EXERCISE
Each entry should be returned exactly as written, with no pictures carried over.

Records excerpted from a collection
+--
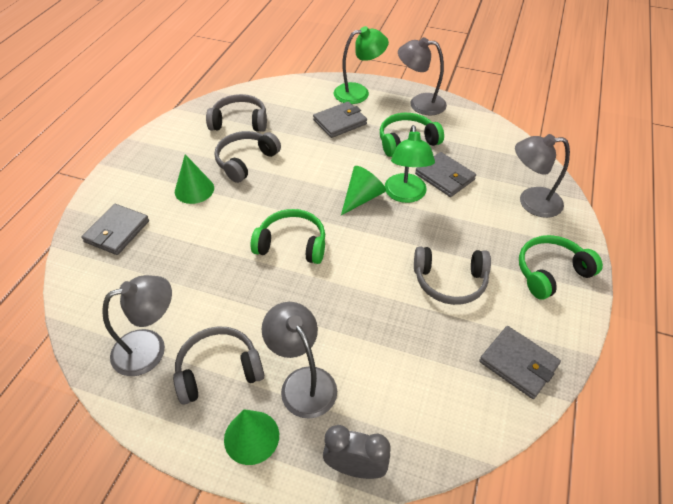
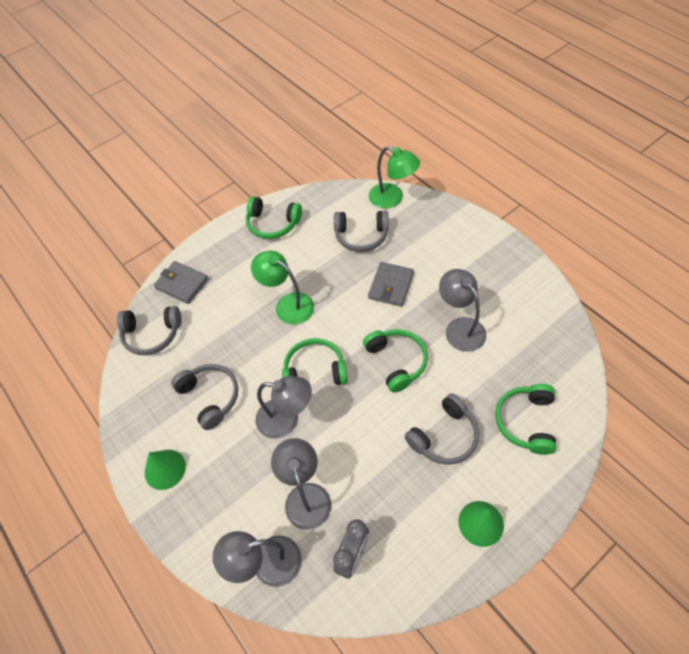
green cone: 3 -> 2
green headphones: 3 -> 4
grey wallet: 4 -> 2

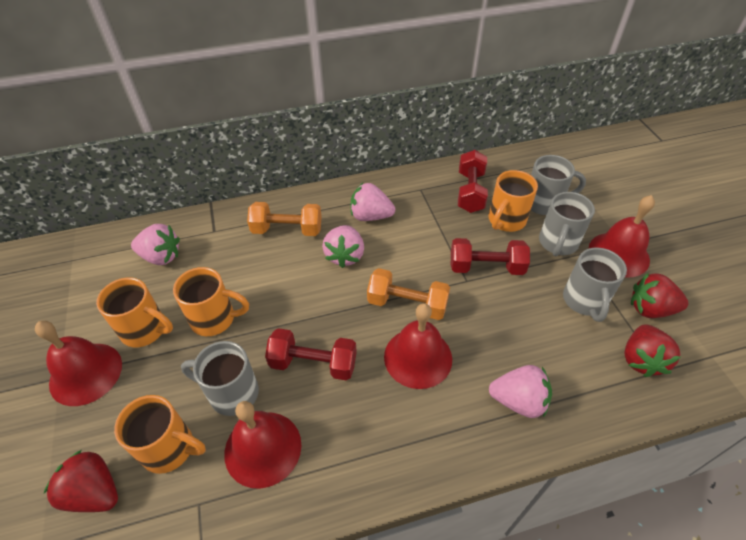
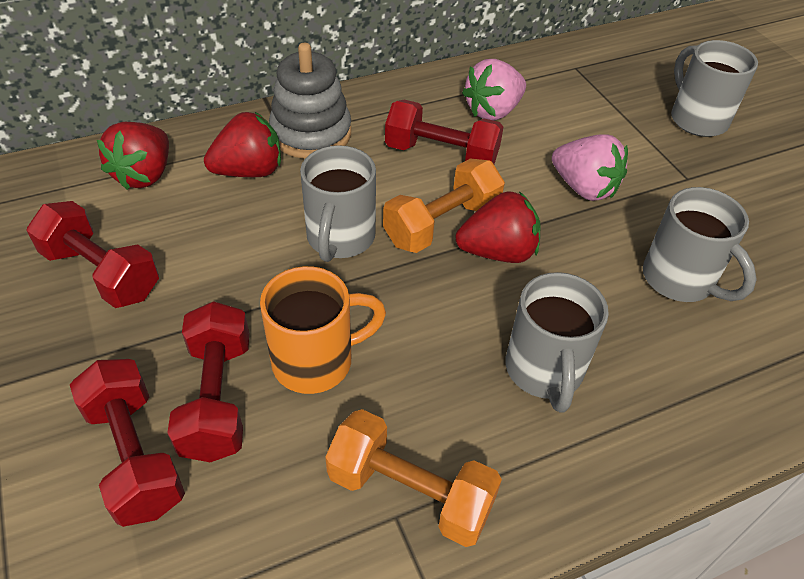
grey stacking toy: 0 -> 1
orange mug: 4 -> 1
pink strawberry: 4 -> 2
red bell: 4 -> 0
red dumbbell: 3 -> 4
+--
PROBLEM SOLUTION
green cone: 3 -> 2
green headphones: 3 -> 4
grey wallet: 4 -> 2

grey stacking toy: 0 -> 1
orange mug: 4 -> 1
pink strawberry: 4 -> 2
red bell: 4 -> 0
red dumbbell: 3 -> 4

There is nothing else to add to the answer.